***** INFORMATION SHOWN *****

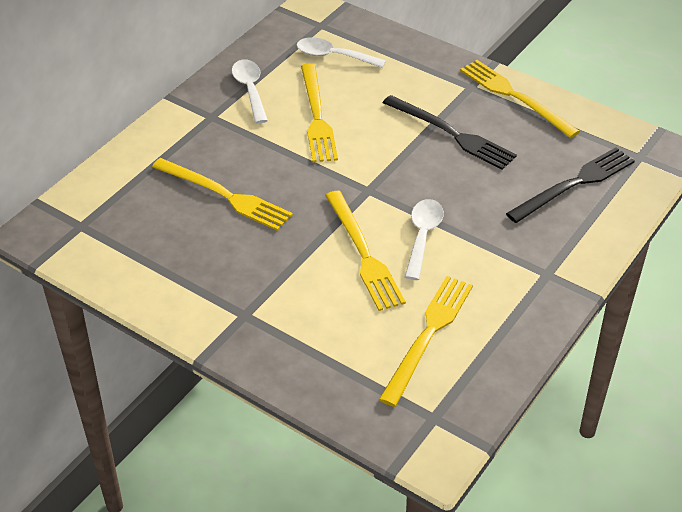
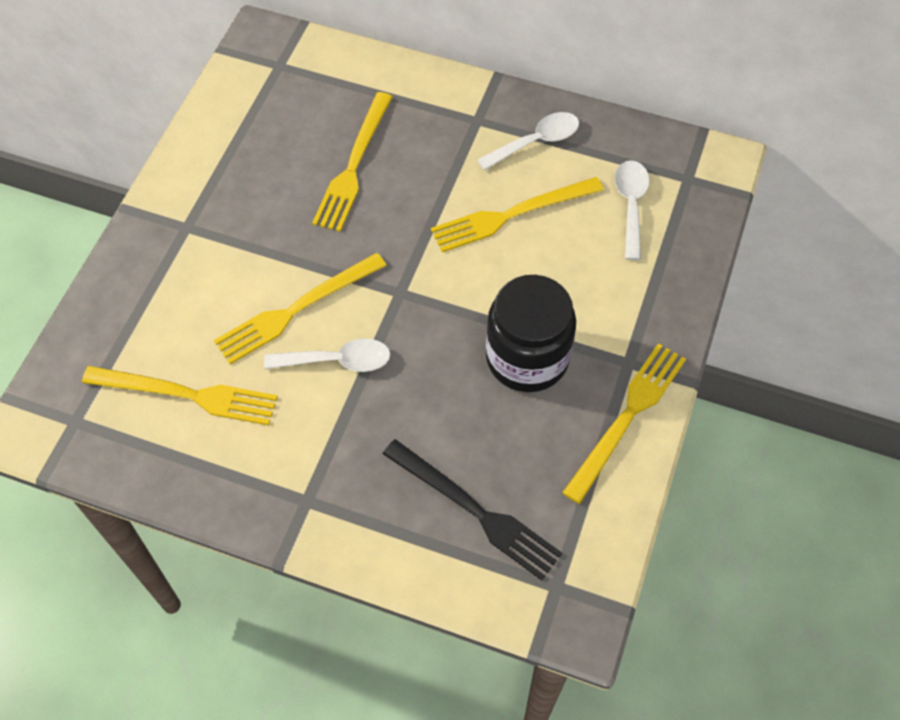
camera: 75 degrees right, 15 degrees up
(452, 134) = (527, 358): black fork -> black jar

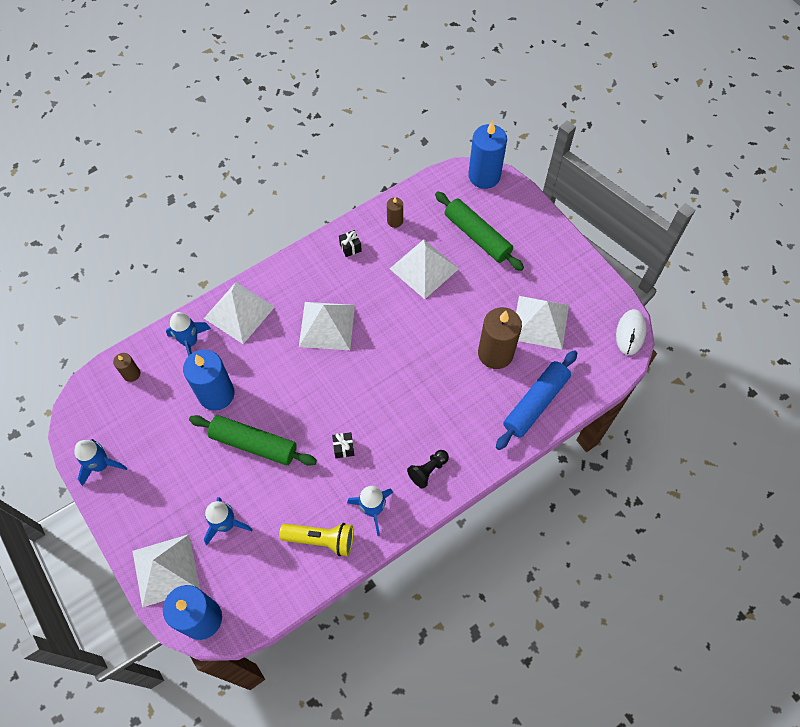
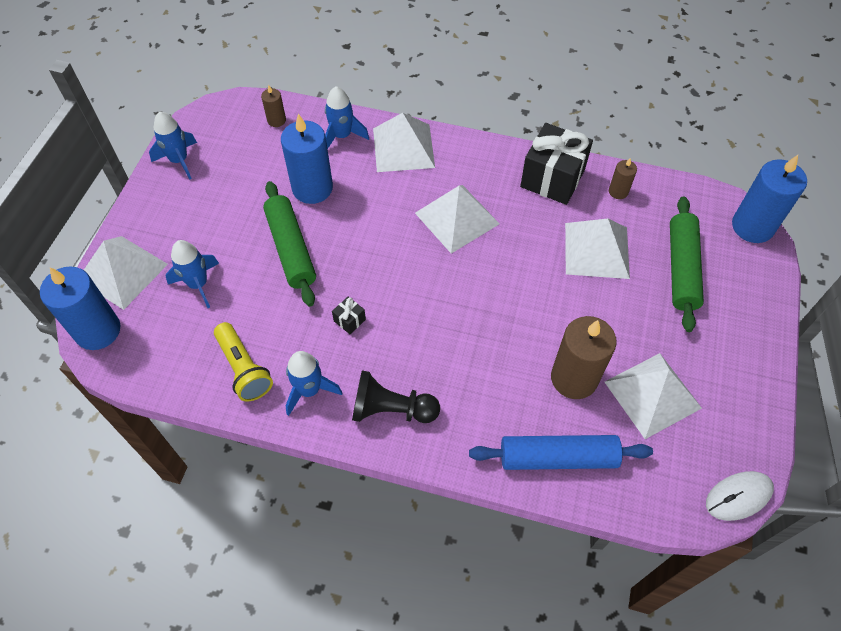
camera: 50 degrees right, 5 degrees down
(350, 247) = (552, 178): black gift -> black gift, size x2.42
(428, 470) = (391, 409): black pawn -> black pawn, size x1.54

*****

Search the data for "size". Copy every matching line.

## TASK ANSWER
(350, 247) = (552, 178): black gift -> black gift, size x2.42
(428, 470) = (391, 409): black pawn -> black pawn, size x1.54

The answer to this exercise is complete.